About this exercise: Make an exact copy of the records below, leaving every image out.

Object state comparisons

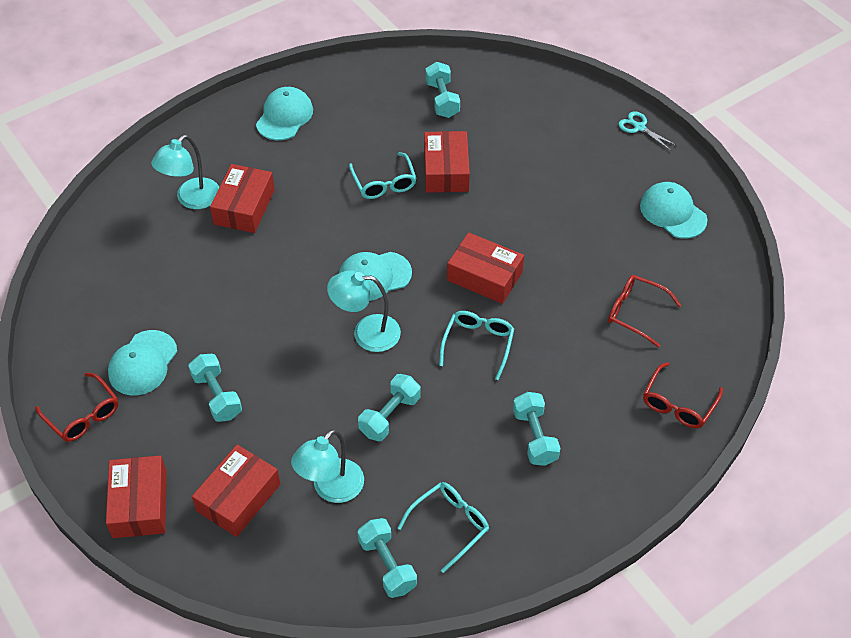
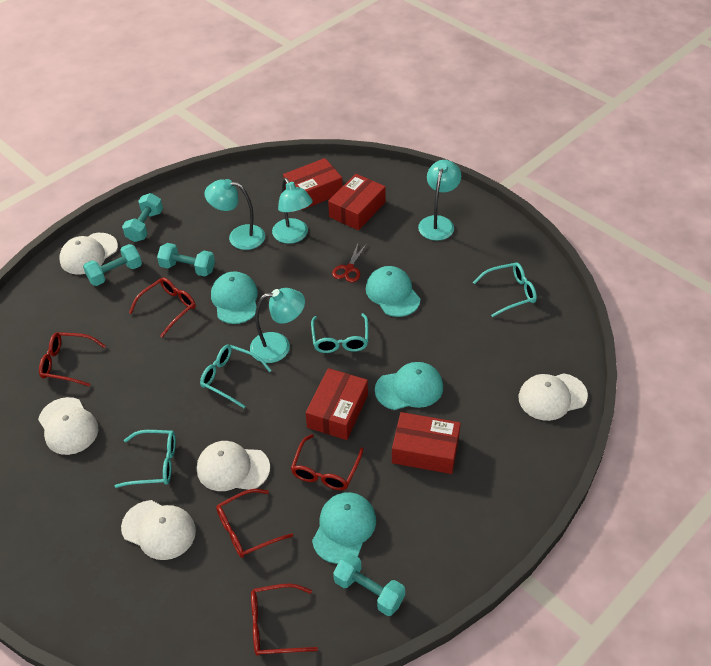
red box: 5 -> 4
red glasses: 3 -> 5
red scissors: 0 -> 1
turquoise dumbbell: 5 -> 4
turquoise glasses: 3 -> 4
turquoise lamp: 3 -> 4
turquoise scissors: 1 -> 0
white cap: 0 -> 5

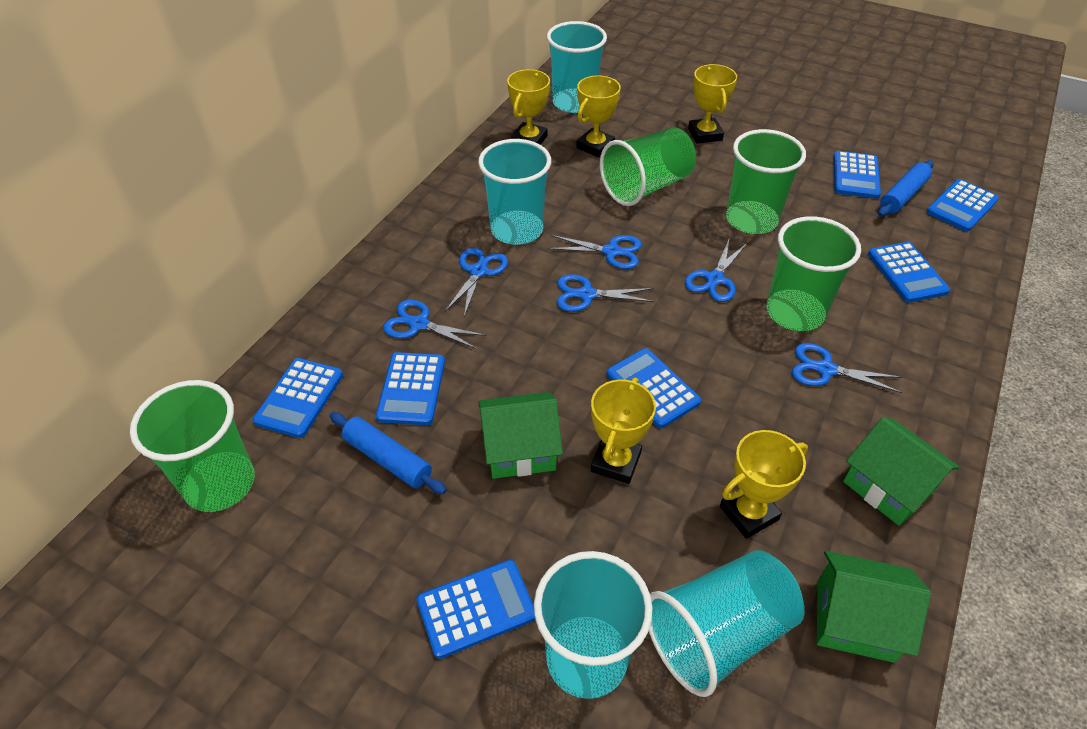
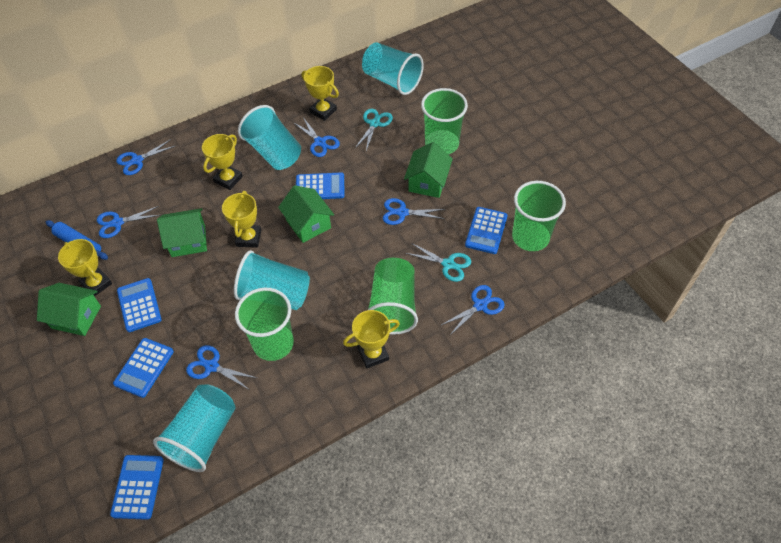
blue calculator: 7 -> 5
blue rolling pin: 2 -> 1
green house: 3 -> 4
turquoise scissors: 0 -> 2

Exercise response:
red box: 5 -> 4
red glasses: 3 -> 5
red scissors: 0 -> 1
turquoise dumbbell: 5 -> 4
turquoise glasses: 3 -> 4
turquoise lamp: 3 -> 4
turquoise scissors: 1 -> 0
white cap: 0 -> 5

blue calculator: 7 -> 5
blue rolling pin: 2 -> 1
green house: 3 -> 4
turquoise scissors: 0 -> 2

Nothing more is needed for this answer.